RECORD SET —
+ + + + + + +
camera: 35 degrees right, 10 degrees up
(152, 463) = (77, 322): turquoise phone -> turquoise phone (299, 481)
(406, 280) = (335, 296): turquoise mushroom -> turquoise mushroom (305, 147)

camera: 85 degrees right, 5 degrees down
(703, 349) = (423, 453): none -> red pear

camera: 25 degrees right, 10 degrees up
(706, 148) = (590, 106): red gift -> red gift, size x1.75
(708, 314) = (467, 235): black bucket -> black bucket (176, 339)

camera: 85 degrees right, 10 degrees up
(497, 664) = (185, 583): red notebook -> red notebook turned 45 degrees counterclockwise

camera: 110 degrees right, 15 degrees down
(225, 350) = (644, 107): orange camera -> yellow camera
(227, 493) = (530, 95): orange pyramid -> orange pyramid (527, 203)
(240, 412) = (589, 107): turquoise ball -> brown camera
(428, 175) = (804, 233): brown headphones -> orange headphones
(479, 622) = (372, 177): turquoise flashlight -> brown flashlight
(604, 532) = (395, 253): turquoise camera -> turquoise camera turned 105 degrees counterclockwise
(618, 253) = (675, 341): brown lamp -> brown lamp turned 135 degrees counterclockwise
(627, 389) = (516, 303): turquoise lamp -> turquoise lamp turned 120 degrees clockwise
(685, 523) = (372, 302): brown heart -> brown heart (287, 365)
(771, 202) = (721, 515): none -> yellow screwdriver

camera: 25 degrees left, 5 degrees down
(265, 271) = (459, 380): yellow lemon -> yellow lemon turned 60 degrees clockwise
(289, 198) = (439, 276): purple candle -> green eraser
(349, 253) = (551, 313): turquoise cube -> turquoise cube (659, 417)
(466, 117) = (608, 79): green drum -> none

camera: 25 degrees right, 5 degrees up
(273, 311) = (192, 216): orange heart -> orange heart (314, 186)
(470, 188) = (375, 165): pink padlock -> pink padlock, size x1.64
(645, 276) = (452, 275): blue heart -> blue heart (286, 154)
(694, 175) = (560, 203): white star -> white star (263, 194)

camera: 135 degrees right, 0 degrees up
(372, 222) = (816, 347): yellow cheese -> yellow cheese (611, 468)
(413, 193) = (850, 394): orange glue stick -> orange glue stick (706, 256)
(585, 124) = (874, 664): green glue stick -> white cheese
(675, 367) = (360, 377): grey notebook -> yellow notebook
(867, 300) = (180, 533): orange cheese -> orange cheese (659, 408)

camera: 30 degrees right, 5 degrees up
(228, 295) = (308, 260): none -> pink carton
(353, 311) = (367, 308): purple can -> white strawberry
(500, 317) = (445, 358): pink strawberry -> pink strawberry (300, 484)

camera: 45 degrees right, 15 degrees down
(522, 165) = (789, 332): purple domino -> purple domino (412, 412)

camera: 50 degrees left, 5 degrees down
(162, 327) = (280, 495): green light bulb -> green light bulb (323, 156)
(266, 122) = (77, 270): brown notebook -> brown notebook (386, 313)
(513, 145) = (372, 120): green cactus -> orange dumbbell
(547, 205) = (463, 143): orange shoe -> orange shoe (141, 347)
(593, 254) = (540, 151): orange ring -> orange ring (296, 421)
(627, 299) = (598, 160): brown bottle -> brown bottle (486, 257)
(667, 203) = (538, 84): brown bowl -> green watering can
+ + + + + + +
WORK REQUEST — Your task is to restate, word for word, only those lines above that fall between the line holding "(406, 280) = (335, 296): turquoise" and the line holding "(675, 367) = (360, 377): grey", inclusive.

FINISHED EXERCISE —
(406, 280) = (335, 296): turquoise mushroom -> turquoise mushroom (305, 147)

camera: 85 degrees right, 5 degrees down
(703, 349) = (423, 453): none -> red pear

camera: 25 degrees right, 10 degrees up
(706, 148) = (590, 106): red gift -> red gift, size x1.75
(708, 314) = (467, 235): black bucket -> black bucket (176, 339)

camera: 85 degrees right, 10 degrees up
(497, 664) = (185, 583): red notebook -> red notebook turned 45 degrees counterclockwise

camera: 110 degrees right, 15 degrees down
(225, 350) = (644, 107): orange camera -> yellow camera
(227, 493) = (530, 95): orange pyramid -> orange pyramid (527, 203)
(240, 412) = (589, 107): turquoise ball -> brown camera
(428, 175) = (804, 233): brown headphones -> orange headphones
(479, 622) = (372, 177): turquoise flashlight -> brown flashlight
(604, 532) = (395, 253): turquoise camera -> turquoise camera turned 105 degrees counterclockwise
(618, 253) = (675, 341): brown lamp -> brown lamp turned 135 degrees counterclockwise
(627, 389) = (516, 303): turquoise lamp -> turquoise lamp turned 120 degrees clockwise
(685, 523) = (372, 302): brown heart -> brown heart (287, 365)
(771, 202) = (721, 515): none -> yellow screwdriver

camera: 25 degrees left, 5 degrees down
(265, 271) = (459, 380): yellow lemon -> yellow lemon turned 60 degrees clockwise
(289, 198) = (439, 276): purple candle -> green eraser
(349, 253) = (551, 313): turquoise cube -> turquoise cube (659, 417)
(466, 117) = (608, 79): green drum -> none

camera: 25 degrees right, 5 degrees up
(273, 311) = (192, 216): orange heart -> orange heart (314, 186)
(470, 188) = (375, 165): pink padlock -> pink padlock, size x1.64
(645, 276) = (452, 275): blue heart -> blue heart (286, 154)
(694, 175) = (560, 203): white star -> white star (263, 194)

camera: 135 degrees right, 0 degrees up
(372, 222) = (816, 347): yellow cheese -> yellow cheese (611, 468)
(413, 193) = (850, 394): orange glue stick -> orange glue stick (706, 256)
(585, 124) = (874, 664): green glue stick -> white cheese
(675, 367) = (360, 377): grey notebook -> yellow notebook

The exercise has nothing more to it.